Exercise aim: Your answer should be the records, copied exactly, with the pictures removed.

Input material:
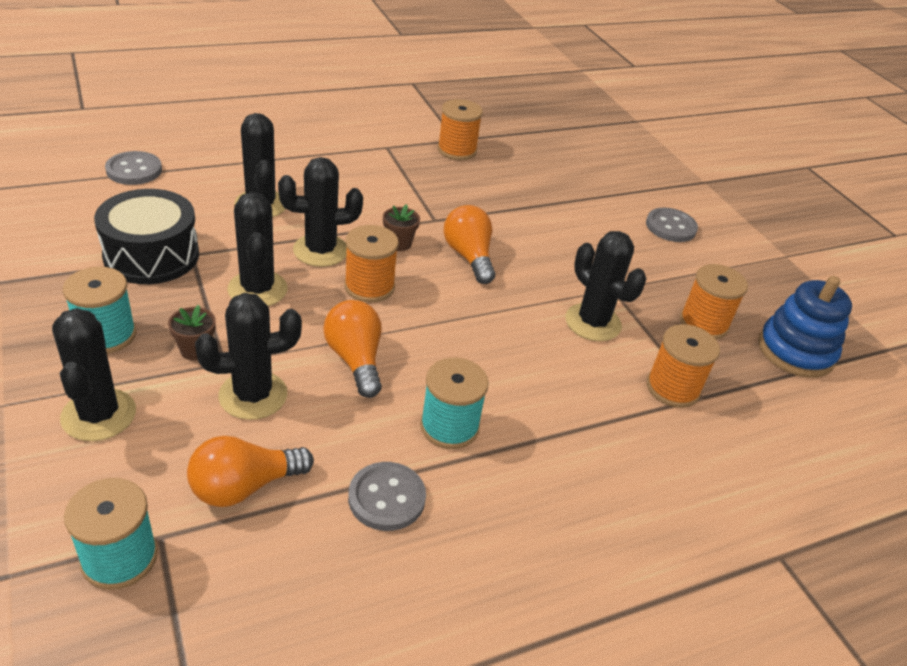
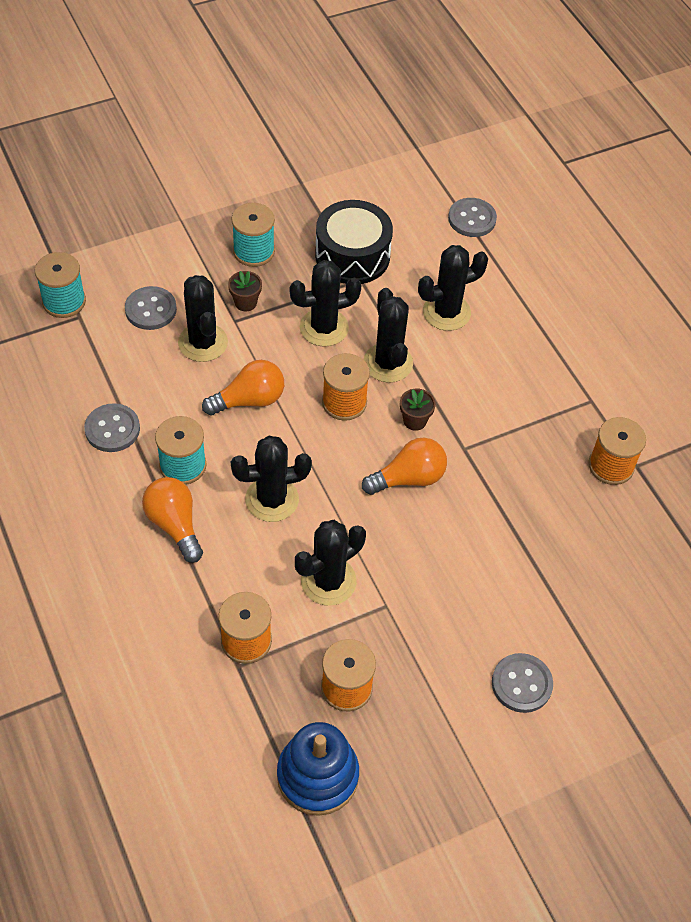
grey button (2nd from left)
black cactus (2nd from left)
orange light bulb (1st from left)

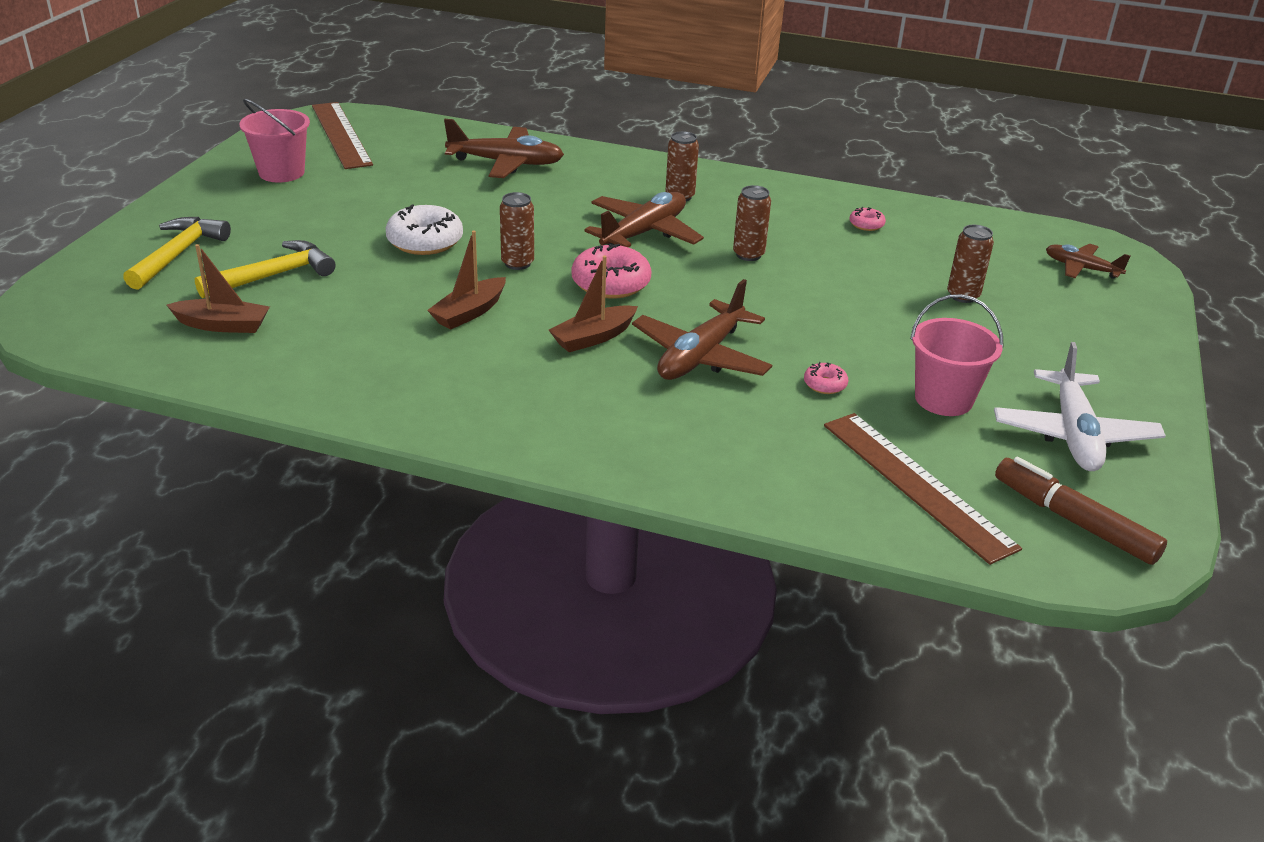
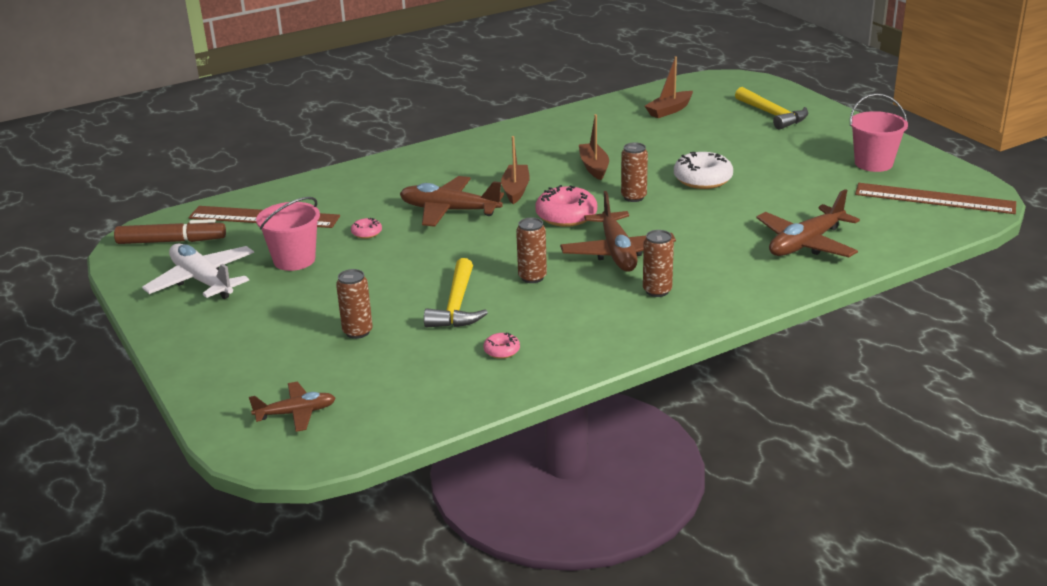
yellow hammer (1st from left)
brown plane (2nd from left)

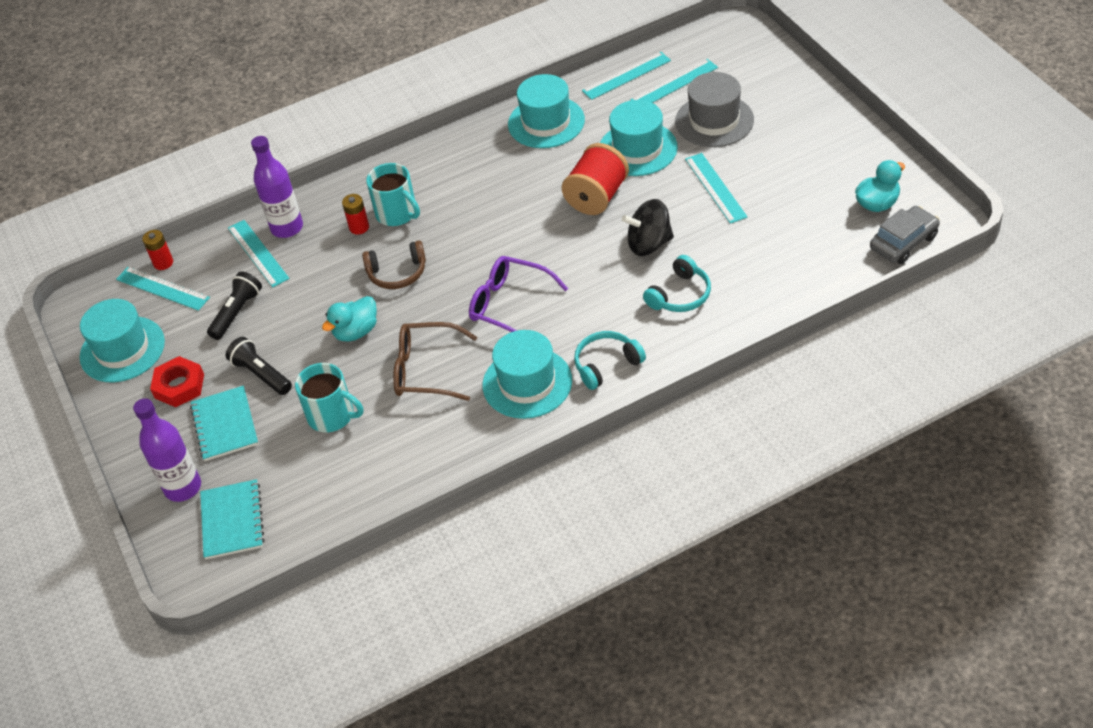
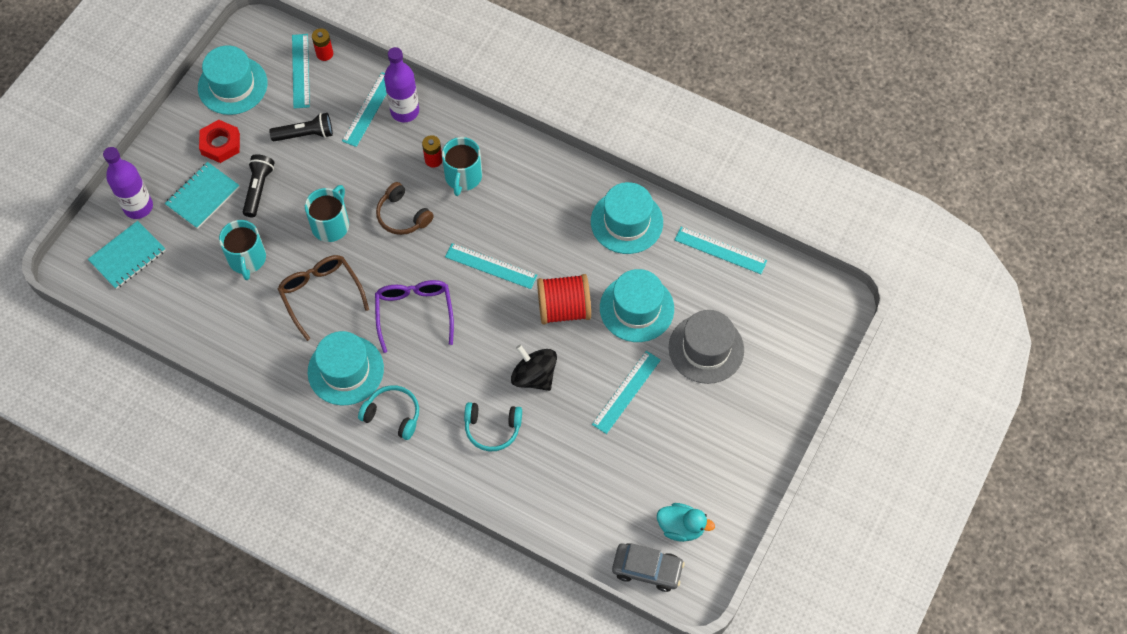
turquoise ruler (3rd from left)
turquoise mug (2nd from left)

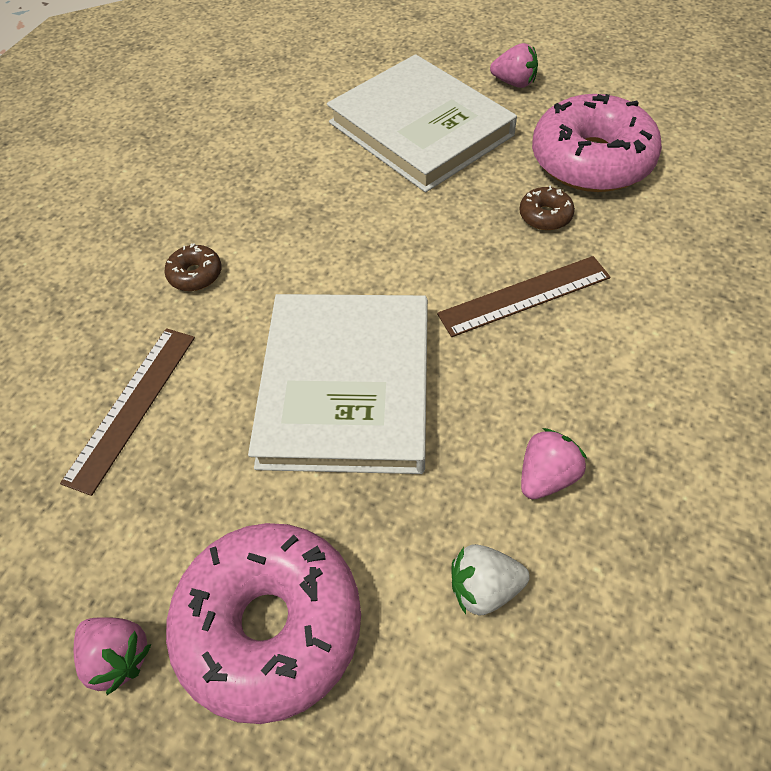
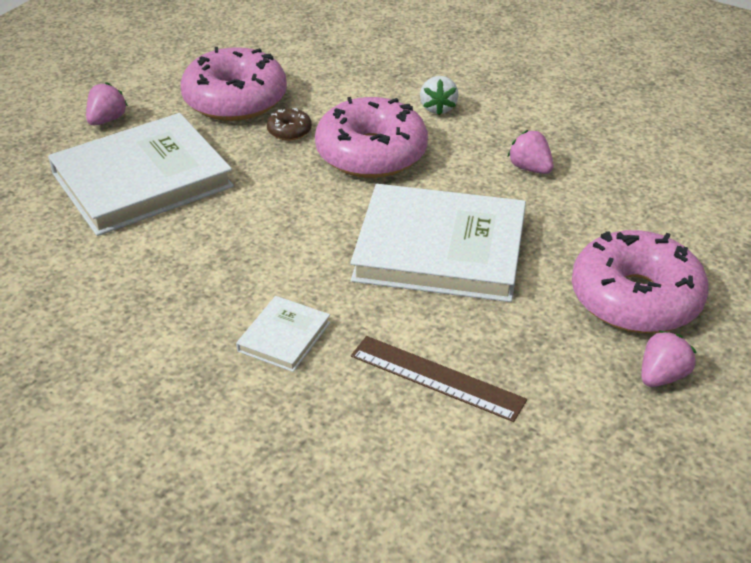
white strawberry
white book (2nd from left)
pink donut (2nd from left)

Solution to this task:
grey button (2nd from left)
black cactus (2nd from left)
orange light bulb (1st from left)

yellow hammer (1st from left)
brown plane (2nd from left)

turquoise ruler (3rd from left)
turquoise mug (2nd from left)

white strawberry
white book (2nd from left)
pink donut (2nd from left)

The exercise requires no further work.